Supplied data:
* * * * * * *

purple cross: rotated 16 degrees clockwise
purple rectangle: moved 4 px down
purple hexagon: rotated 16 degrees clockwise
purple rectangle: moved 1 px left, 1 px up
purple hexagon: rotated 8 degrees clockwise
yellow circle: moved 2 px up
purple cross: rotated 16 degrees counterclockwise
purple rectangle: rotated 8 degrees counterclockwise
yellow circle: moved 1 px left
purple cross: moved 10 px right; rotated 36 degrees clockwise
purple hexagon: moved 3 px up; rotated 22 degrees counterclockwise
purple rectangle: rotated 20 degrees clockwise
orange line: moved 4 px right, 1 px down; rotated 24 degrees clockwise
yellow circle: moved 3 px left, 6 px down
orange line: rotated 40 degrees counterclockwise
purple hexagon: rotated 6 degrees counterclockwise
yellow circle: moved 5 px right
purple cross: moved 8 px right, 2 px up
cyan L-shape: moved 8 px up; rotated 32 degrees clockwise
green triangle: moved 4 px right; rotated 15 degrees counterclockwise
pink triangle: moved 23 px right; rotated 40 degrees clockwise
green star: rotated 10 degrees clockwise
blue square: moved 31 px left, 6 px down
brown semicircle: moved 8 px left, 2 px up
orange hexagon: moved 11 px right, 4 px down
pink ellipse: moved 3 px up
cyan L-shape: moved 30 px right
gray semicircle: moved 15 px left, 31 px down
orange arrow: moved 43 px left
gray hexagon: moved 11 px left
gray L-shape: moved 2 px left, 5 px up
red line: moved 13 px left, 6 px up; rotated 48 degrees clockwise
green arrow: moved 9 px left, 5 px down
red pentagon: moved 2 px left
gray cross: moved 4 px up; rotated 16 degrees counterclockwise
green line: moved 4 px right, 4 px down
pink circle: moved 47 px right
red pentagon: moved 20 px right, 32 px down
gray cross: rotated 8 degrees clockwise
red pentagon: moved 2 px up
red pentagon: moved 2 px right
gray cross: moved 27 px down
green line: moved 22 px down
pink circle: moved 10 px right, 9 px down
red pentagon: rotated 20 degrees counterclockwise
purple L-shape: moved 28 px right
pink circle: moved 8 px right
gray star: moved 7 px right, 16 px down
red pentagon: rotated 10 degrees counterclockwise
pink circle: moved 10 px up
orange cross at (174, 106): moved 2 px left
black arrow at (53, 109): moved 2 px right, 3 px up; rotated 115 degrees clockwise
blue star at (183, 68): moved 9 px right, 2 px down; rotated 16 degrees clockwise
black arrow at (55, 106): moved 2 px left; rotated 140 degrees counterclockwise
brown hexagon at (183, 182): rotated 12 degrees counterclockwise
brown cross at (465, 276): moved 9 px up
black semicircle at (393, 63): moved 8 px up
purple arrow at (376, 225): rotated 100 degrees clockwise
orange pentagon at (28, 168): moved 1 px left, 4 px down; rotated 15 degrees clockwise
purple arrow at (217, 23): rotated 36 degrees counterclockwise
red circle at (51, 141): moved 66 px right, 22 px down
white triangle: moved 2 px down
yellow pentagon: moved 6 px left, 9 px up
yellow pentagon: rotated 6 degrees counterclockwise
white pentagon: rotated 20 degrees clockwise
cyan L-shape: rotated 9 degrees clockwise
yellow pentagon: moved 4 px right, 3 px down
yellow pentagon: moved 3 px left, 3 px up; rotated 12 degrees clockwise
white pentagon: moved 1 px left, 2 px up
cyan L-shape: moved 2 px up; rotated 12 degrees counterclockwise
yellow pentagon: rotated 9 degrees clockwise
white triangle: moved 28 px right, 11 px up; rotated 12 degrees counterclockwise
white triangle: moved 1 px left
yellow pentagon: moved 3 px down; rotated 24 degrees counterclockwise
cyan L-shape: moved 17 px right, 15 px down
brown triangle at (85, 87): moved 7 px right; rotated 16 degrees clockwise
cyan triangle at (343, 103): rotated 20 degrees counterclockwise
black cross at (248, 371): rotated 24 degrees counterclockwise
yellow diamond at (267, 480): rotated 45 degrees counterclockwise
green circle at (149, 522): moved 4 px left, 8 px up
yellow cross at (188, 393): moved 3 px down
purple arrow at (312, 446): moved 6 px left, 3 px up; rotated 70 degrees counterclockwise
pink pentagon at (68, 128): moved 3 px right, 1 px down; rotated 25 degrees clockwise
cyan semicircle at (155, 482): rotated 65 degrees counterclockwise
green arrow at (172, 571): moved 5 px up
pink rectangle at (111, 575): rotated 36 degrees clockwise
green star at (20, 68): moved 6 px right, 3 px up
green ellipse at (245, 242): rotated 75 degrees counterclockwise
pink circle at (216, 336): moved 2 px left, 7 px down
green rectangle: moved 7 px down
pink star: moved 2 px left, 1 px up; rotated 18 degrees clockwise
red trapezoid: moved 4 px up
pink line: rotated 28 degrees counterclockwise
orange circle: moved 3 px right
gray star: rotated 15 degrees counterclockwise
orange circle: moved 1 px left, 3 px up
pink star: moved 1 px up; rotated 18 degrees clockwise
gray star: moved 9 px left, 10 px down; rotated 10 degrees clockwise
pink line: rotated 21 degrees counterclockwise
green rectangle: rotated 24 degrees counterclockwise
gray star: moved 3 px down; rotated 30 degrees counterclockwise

* * * * * * *

Task details: Change "purple" to "violet" everywhere from the start of the listing down to the line containing "red pentagon: rotated 10", and write out those lines with all else left as it is.

Output below:
violet cross: rotated 16 degrees clockwise
violet rectangle: moved 4 px down
violet hexagon: rotated 16 degrees clockwise
violet rectangle: moved 1 px left, 1 px up
violet hexagon: rotated 8 degrees clockwise
yellow circle: moved 2 px up
violet cross: rotated 16 degrees counterclockwise
violet rectangle: rotated 8 degrees counterclockwise
yellow circle: moved 1 px left
violet cross: moved 10 px right; rotated 36 degrees clockwise
violet hexagon: moved 3 px up; rotated 22 degrees counterclockwise
violet rectangle: rotated 20 degrees clockwise
orange line: moved 4 px right, 1 px down; rotated 24 degrees clockwise
yellow circle: moved 3 px left, 6 px down
orange line: rotated 40 degrees counterclockwise
violet hexagon: rotated 6 degrees counterclockwise
yellow circle: moved 5 px right
violet cross: moved 8 px right, 2 px up
cyan L-shape: moved 8 px up; rotated 32 degrees clockwise
green triangle: moved 4 px right; rotated 15 degrees counterclockwise
pink triangle: moved 23 px right; rotated 40 degrees clockwise
green star: rotated 10 degrees clockwise
blue square: moved 31 px left, 6 px down
brown semicircle: moved 8 px left, 2 px up
orange hexagon: moved 11 px right, 4 px down
pink ellipse: moved 3 px up
cyan L-shape: moved 30 px right
gray semicircle: moved 15 px left, 31 px down
orange arrow: moved 43 px left
gray hexagon: moved 11 px left
gray L-shape: moved 2 px left, 5 px up
red line: moved 13 px left, 6 px up; rotated 48 degrees clockwise
green arrow: moved 9 px left, 5 px down
red pentagon: moved 2 px left
gray cross: moved 4 px up; rotated 16 degrees counterclockwise
green line: moved 4 px right, 4 px down
pink circle: moved 47 px right
red pentagon: moved 20 px right, 32 px down
gray cross: rotated 8 degrees clockwise
red pentagon: moved 2 px up
red pentagon: moved 2 px right
gray cross: moved 27 px down
green line: moved 22 px down
pink circle: moved 10 px right, 9 px down
red pentagon: rotated 20 degrees counterclockwise
violet L-shape: moved 28 px right
pink circle: moved 8 px right
gray star: moved 7 px right, 16 px down
red pentagon: rotated 10 degrees counterclockwise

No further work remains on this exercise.